## Aim of the task
Pictures aside, every line of the listing should be given again exactly.

## Data excerpts

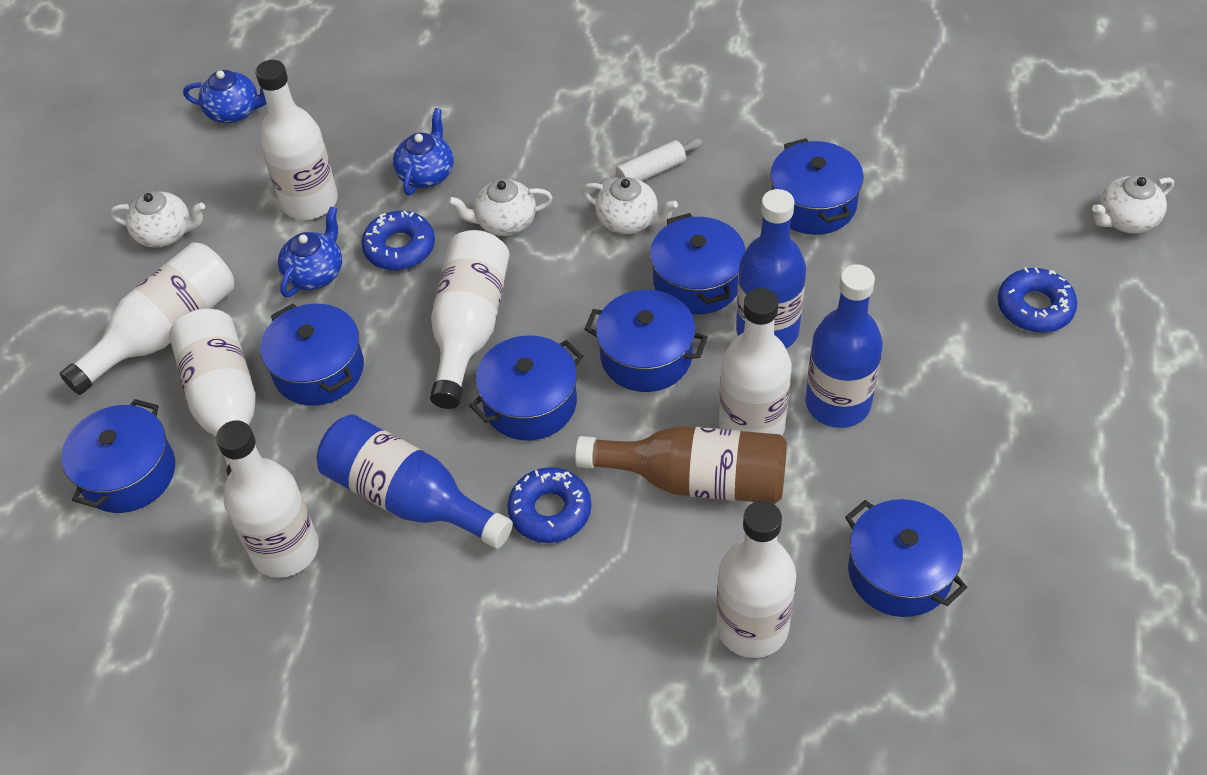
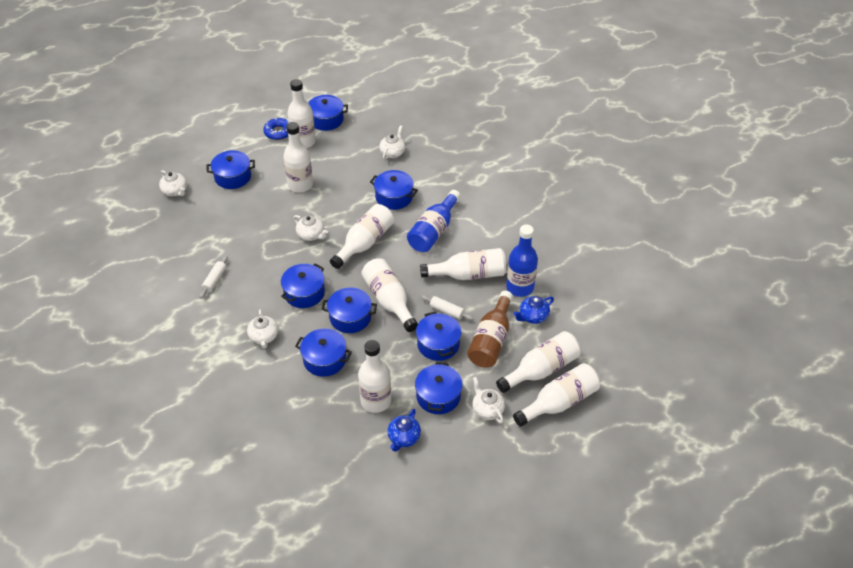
blue bottle: 3 -> 2
blue donut: 3 -> 1
blue pot: 7 -> 8
blue teapot: 3 -> 2
white bottle: 7 -> 8
white rolling pin: 1 -> 2
white teapot: 4 -> 5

## Task output
blue bottle: 3 -> 2
blue donut: 3 -> 1
blue pot: 7 -> 8
blue teapot: 3 -> 2
white bottle: 7 -> 8
white rolling pin: 1 -> 2
white teapot: 4 -> 5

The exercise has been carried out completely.